WHAT IS EXPECTED:
Filter the entries for the word "green". Copy each line in which it occurs.

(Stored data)
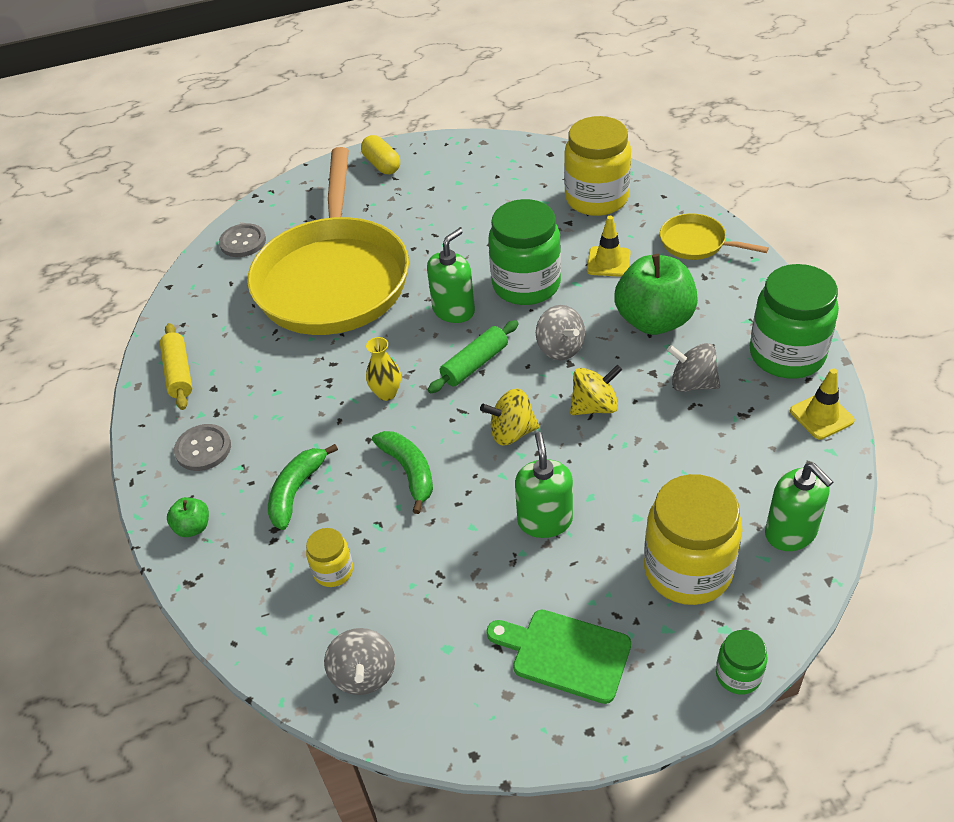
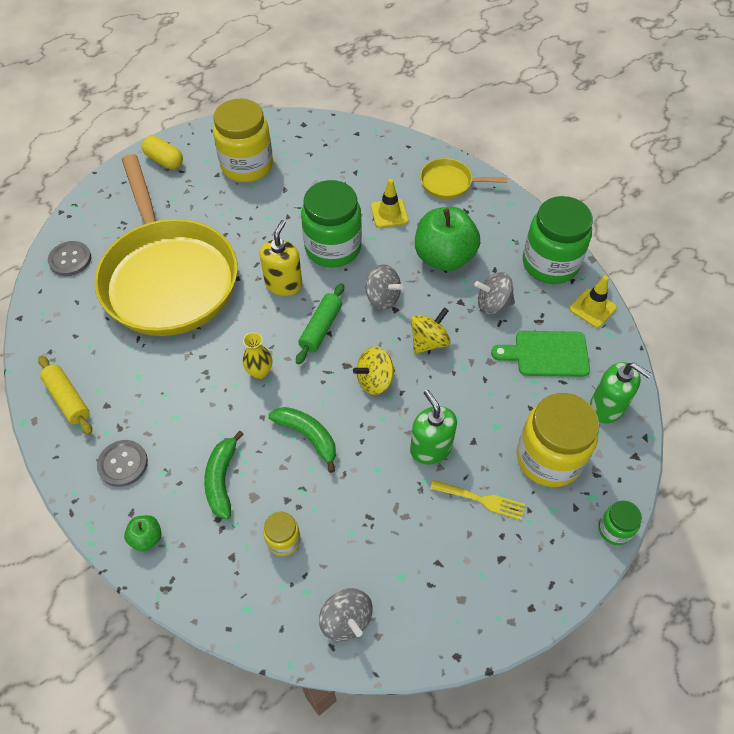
camera: 25 degrees left, 10 degrees up
(454, 310) = (283, 284): green soap dispenser -> yellow soap dispenser
(565, 654) = (489, 553): green cutting board -> green cutting board (546, 354)
(581, 593) = (481, 500): none -> yellow fork
(596, 198) = (357, 158): yellow jar -> yellow jar (247, 166)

RESPONSE FOR THIS EXERCISE:
(454, 310) = (283, 284): green soap dispenser -> yellow soap dispenser
(565, 654) = (489, 553): green cutting board -> green cutting board (546, 354)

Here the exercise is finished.